• **Data provided**:
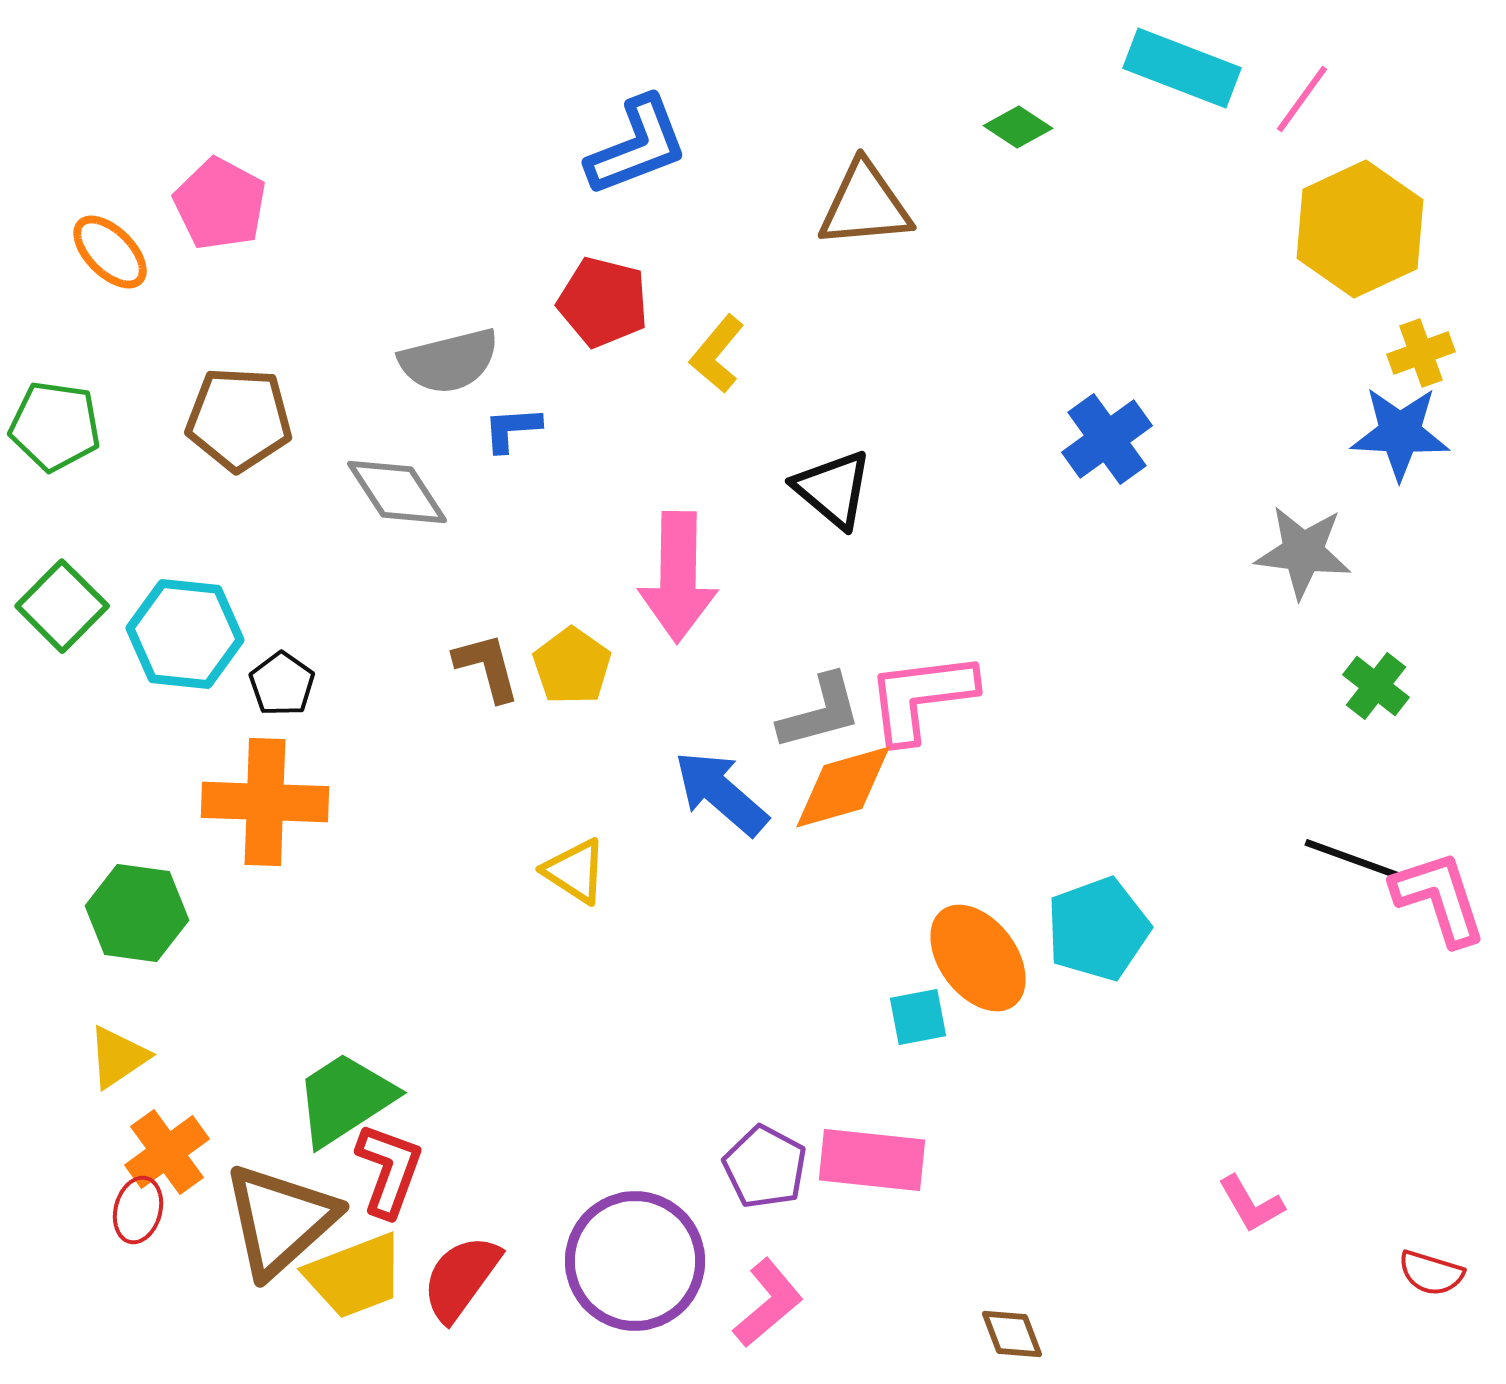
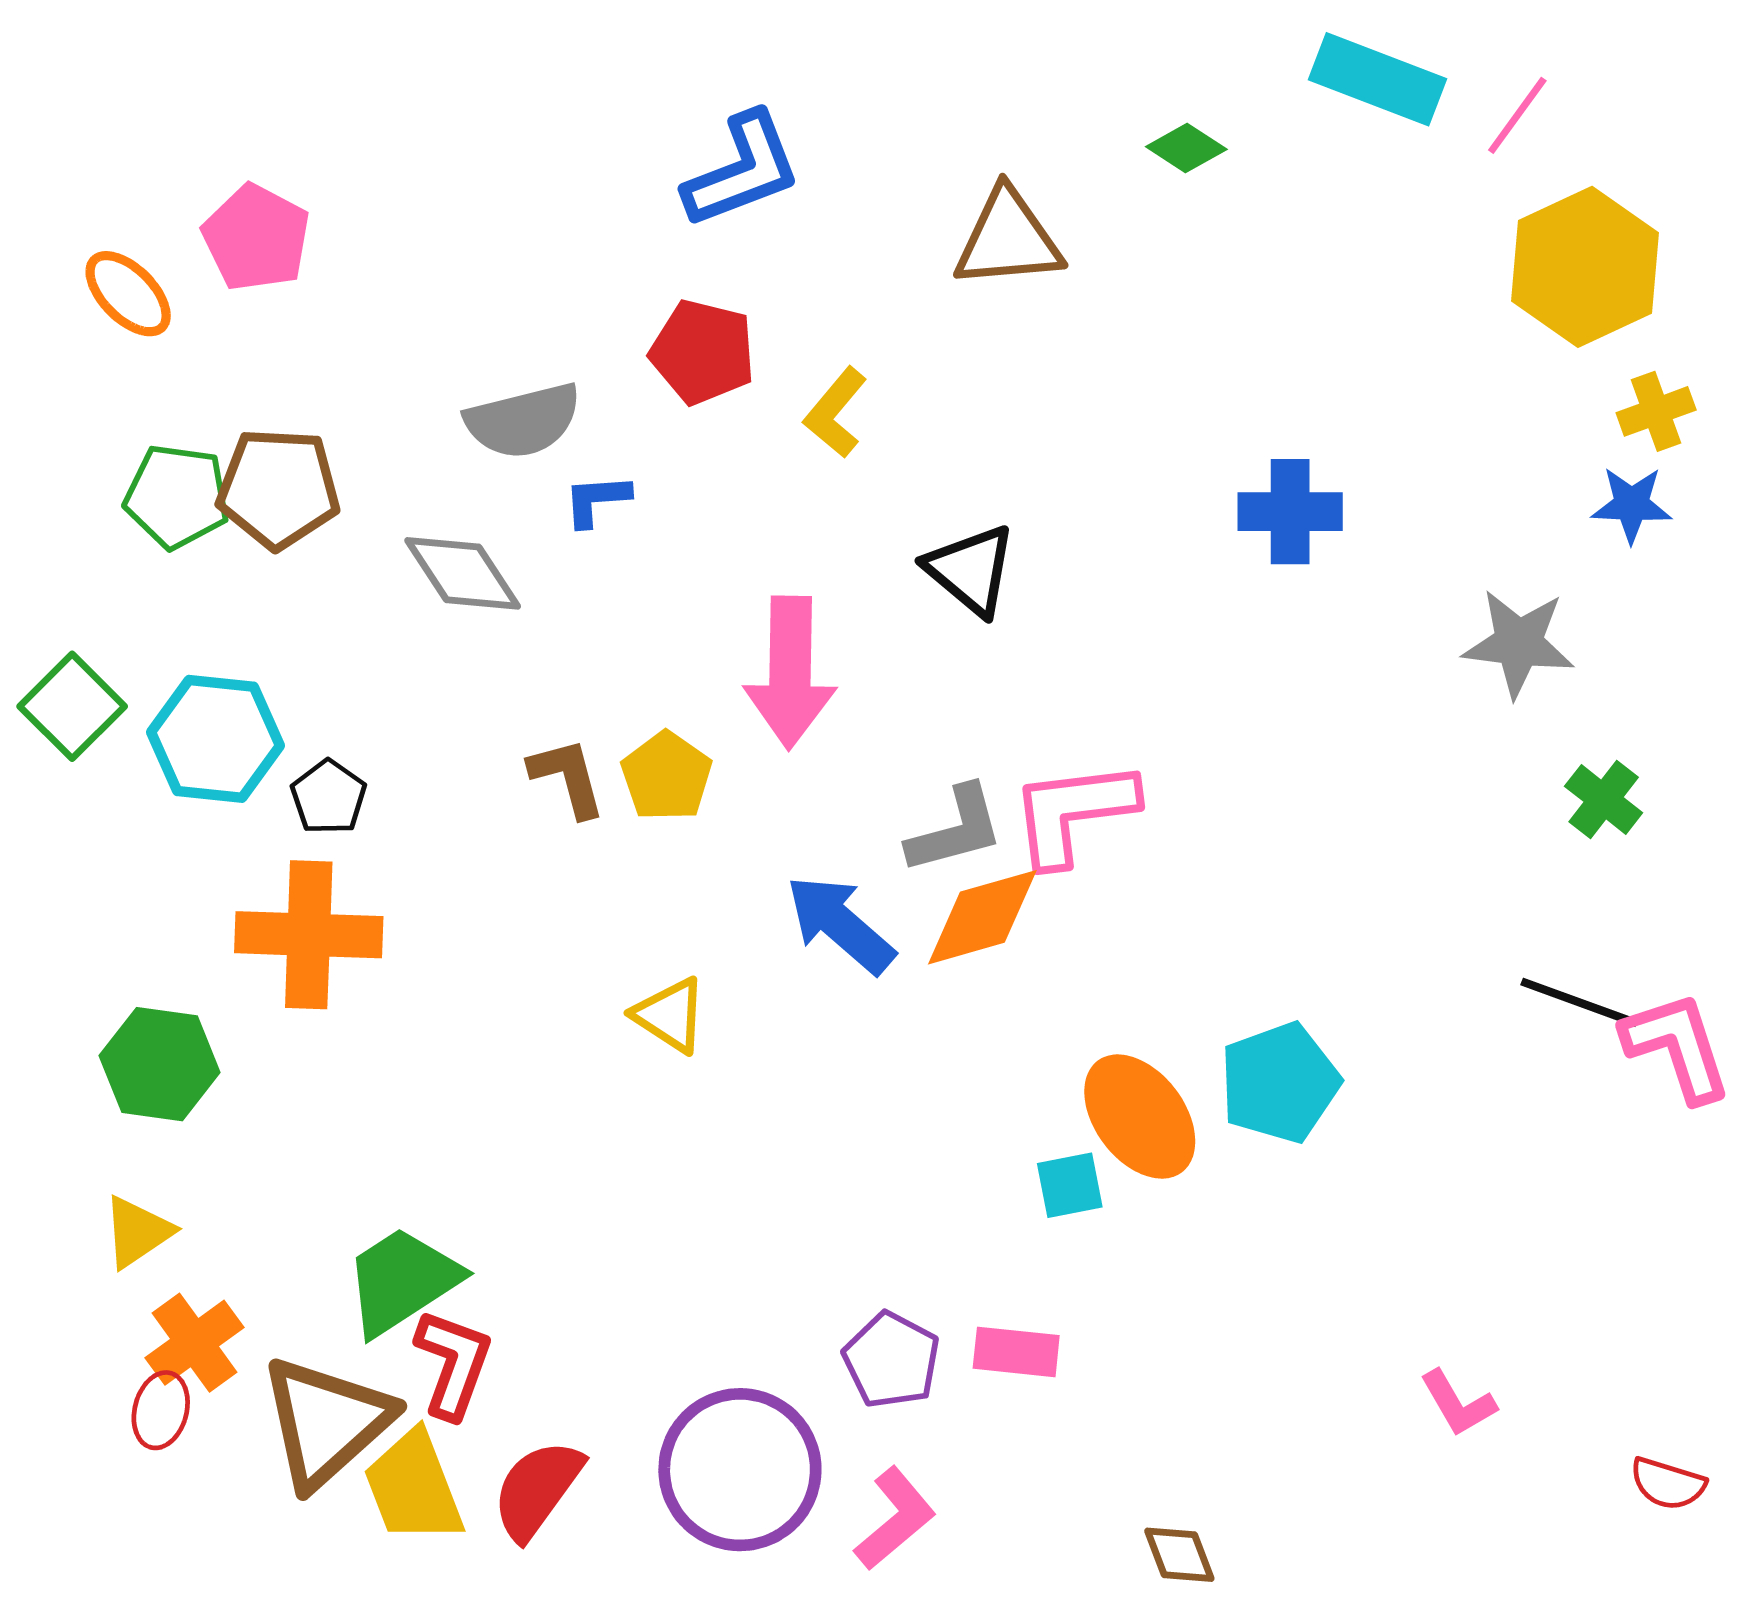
green pentagon: (55, 426) -> (177, 496), moved
blue star: (1400, 433) -> (1632, 505), size x0.7
blue cross: (1107, 439) -> (1290, 512), turned 36
pink rectangle: (872, 1160) -> (1016, 1352), size x0.7
yellow trapezoid: (355, 1276) -> (414, 1487), turned 90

• **Task requirements**: The records above are to be set down exactly as written, with no images.

• **Task answer**:
green pentagon: (55, 426) -> (177, 496), moved
blue star: (1400, 433) -> (1632, 505), size x0.7
blue cross: (1107, 439) -> (1290, 512), turned 36
pink rectangle: (872, 1160) -> (1016, 1352), size x0.7
yellow trapezoid: (355, 1276) -> (414, 1487), turned 90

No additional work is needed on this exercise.